### Records shown
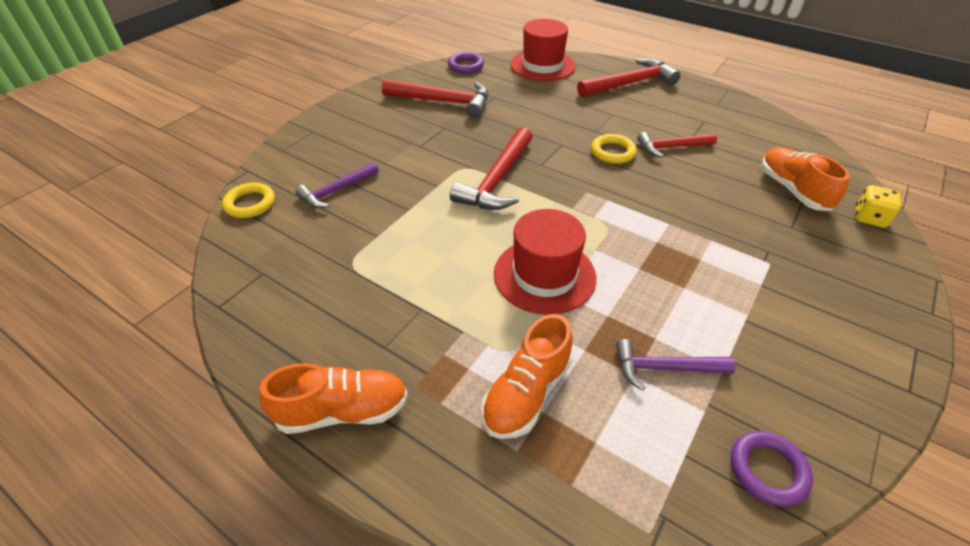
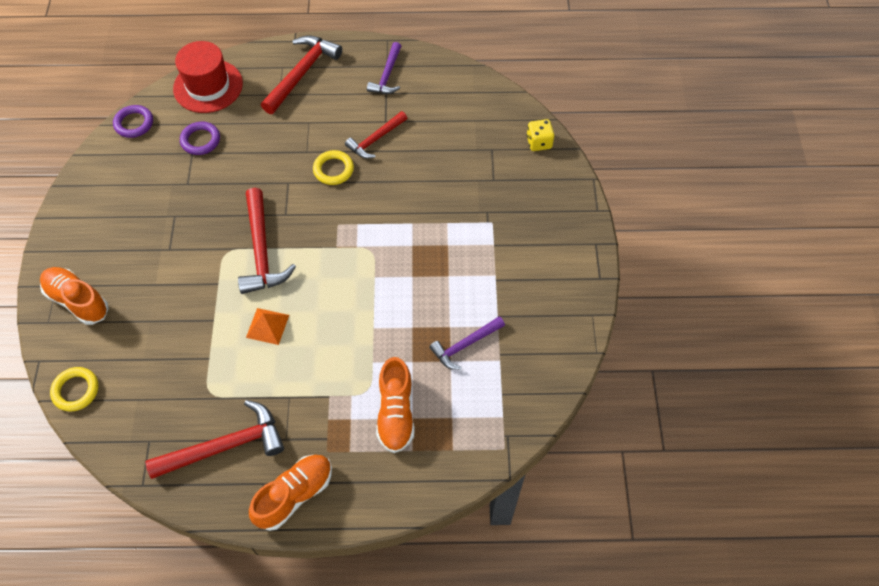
camera: 35 degrees left, 15 degrees up
(336, 191) = (138, 336): purple hammer -> purple hammer (387, 75)
(443, 102) = (149, 184): red hammer -> red hammer (225, 446)
(453, 238) = (267, 326): none -> orange pyramid
(544, 275) = (353, 320): red hat -> none
(767, 470) = (546, 376): purple ring -> purple ring (200, 140)
(793, 190) = (481, 141): orange shoe -> orange shoe (78, 301)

### Your objective
Please repeat every line of the material above exactly and without its pictures.

### Expected answer
camera: 35 degrees left, 15 degrees up
(336, 191) = (138, 336): purple hammer -> purple hammer (387, 75)
(443, 102) = (149, 184): red hammer -> red hammer (225, 446)
(453, 238) = (267, 326): none -> orange pyramid
(544, 275) = (353, 320): red hat -> none
(767, 470) = (546, 376): purple ring -> purple ring (200, 140)
(793, 190) = (481, 141): orange shoe -> orange shoe (78, 301)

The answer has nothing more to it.